Task instructions. In the data below, locate each line with the word "blue" and list it.

Records to use.
===============
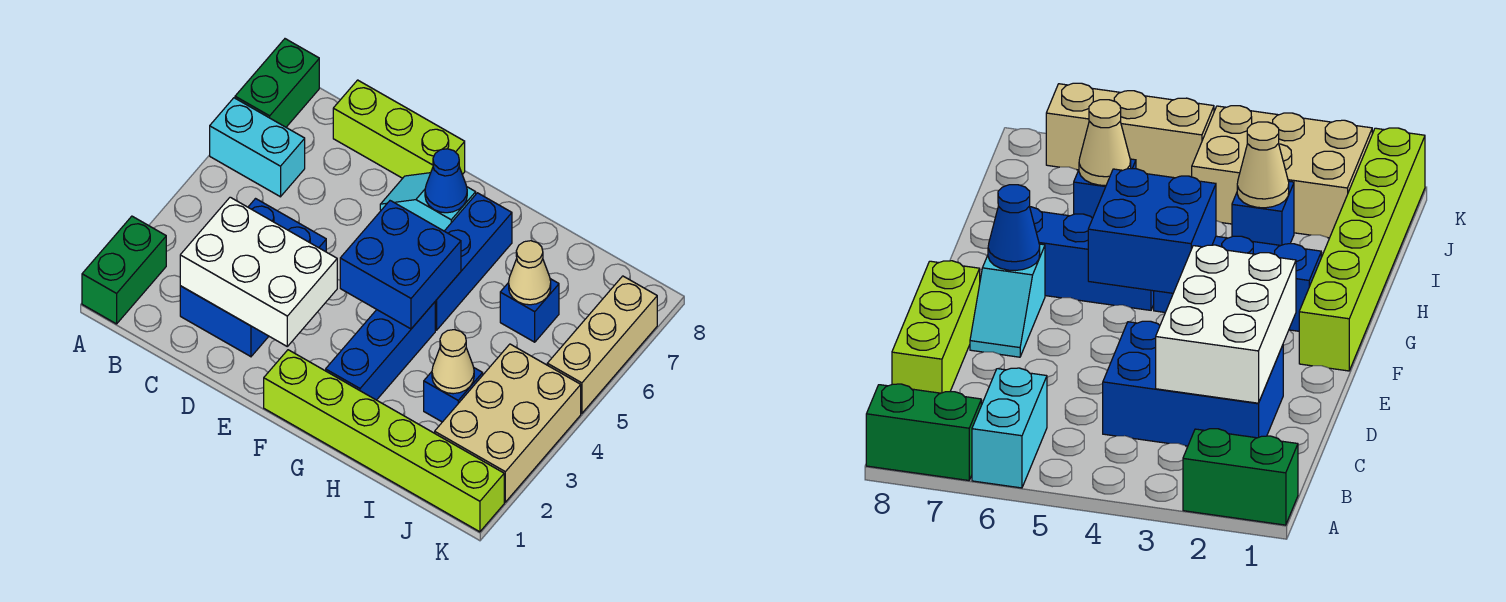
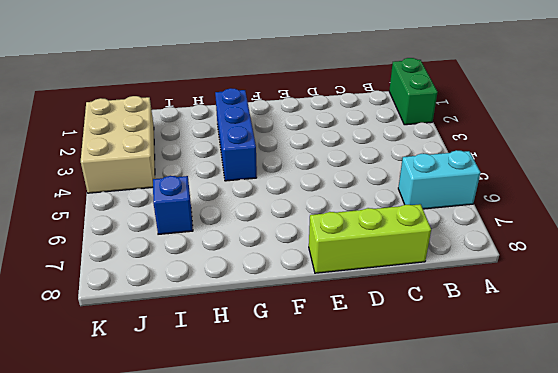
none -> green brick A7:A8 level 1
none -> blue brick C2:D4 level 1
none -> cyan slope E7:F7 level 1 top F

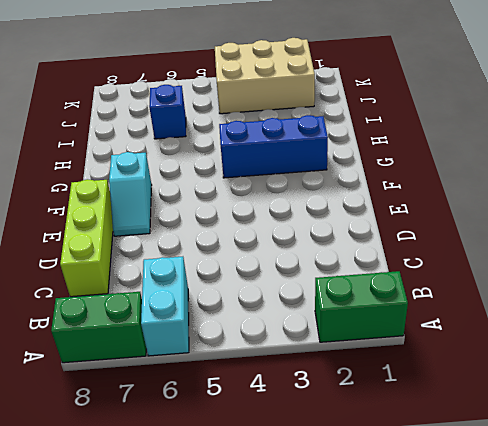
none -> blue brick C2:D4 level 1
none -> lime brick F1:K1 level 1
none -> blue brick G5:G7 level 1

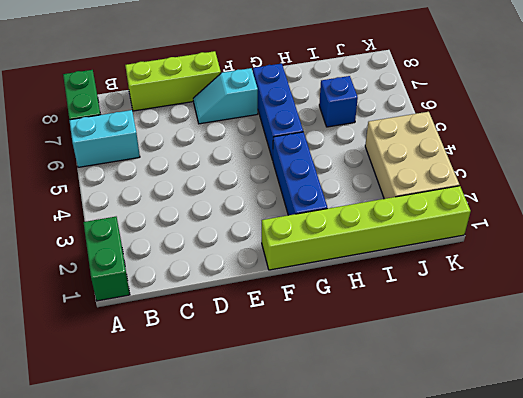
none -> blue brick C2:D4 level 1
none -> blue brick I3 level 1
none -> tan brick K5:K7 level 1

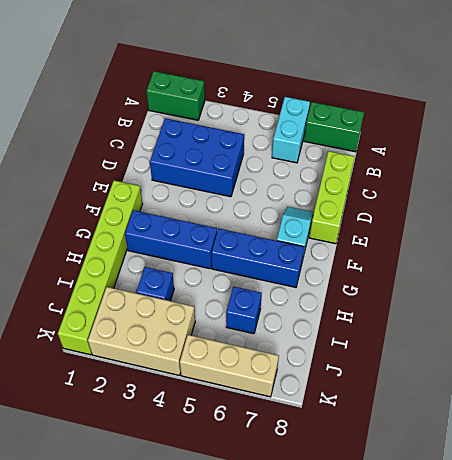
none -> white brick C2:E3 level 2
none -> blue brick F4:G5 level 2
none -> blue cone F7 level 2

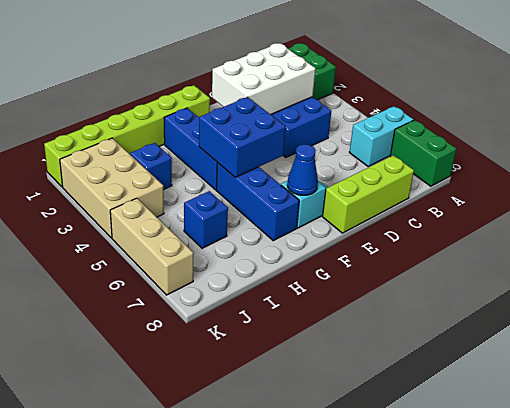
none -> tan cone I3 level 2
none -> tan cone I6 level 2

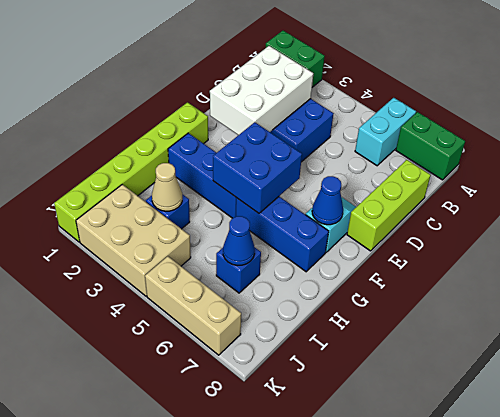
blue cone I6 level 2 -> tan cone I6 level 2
===============
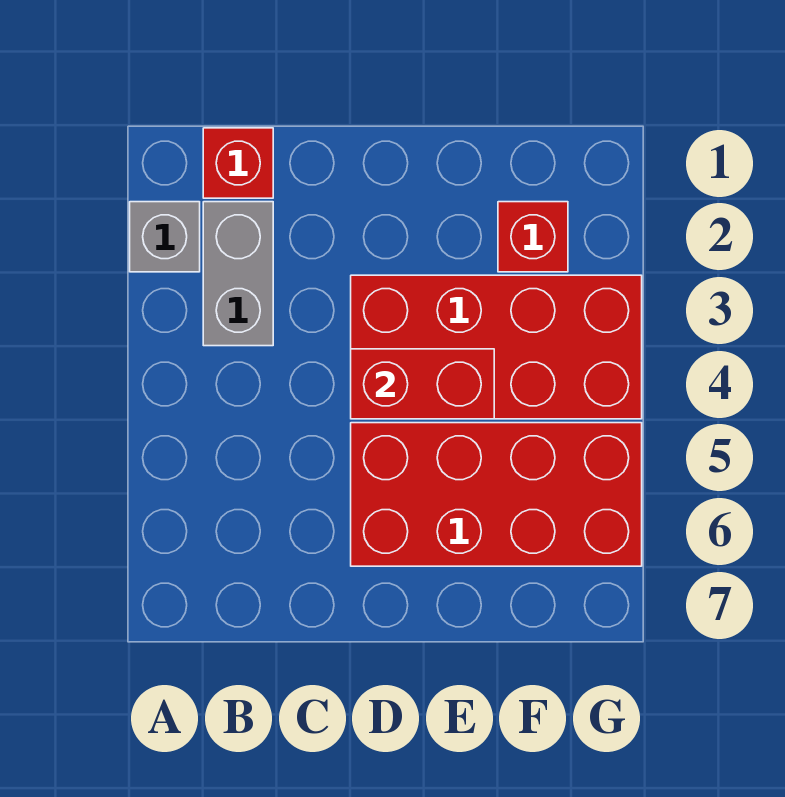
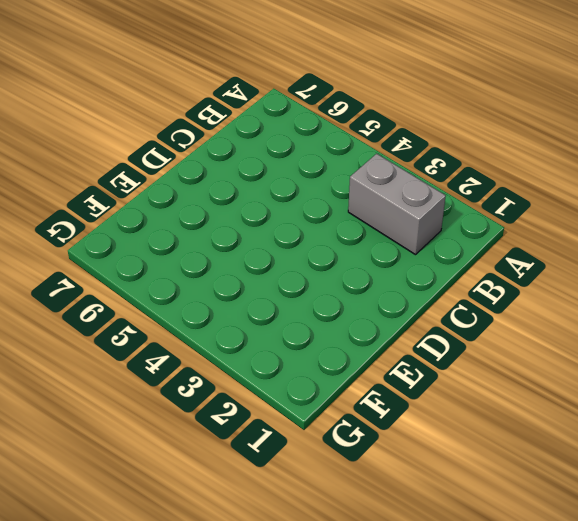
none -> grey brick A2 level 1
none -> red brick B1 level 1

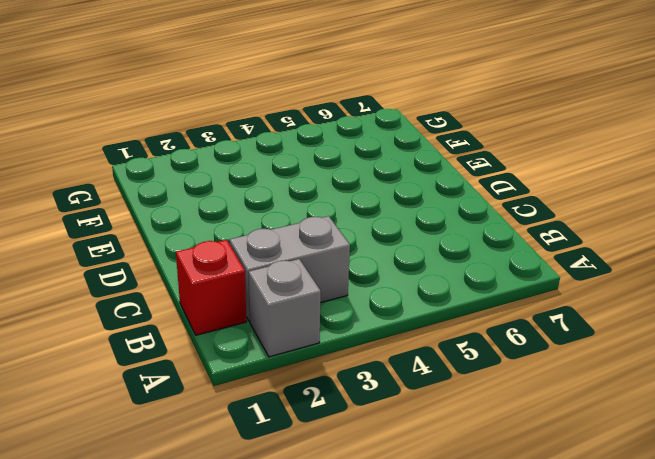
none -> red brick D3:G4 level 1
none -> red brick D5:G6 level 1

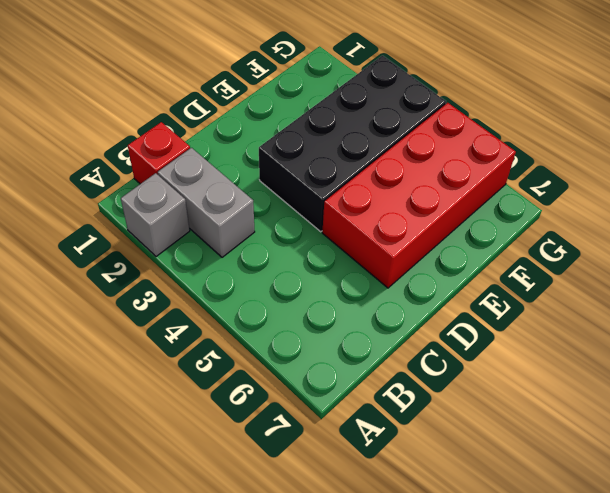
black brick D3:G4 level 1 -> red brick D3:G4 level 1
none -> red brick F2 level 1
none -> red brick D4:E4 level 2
===============
Exercise output.
none -> blue brick C2:D4 level 1
none -> blue brick C2:D4 level 1
none -> blue brick G5:G7 level 1
none -> blue brick C2:D4 level 1
none -> blue brick I3 level 1
none -> blue brick F4:G5 level 2
none -> blue cone F7 level 2
blue cone I6 level 2 -> tan cone I6 level 2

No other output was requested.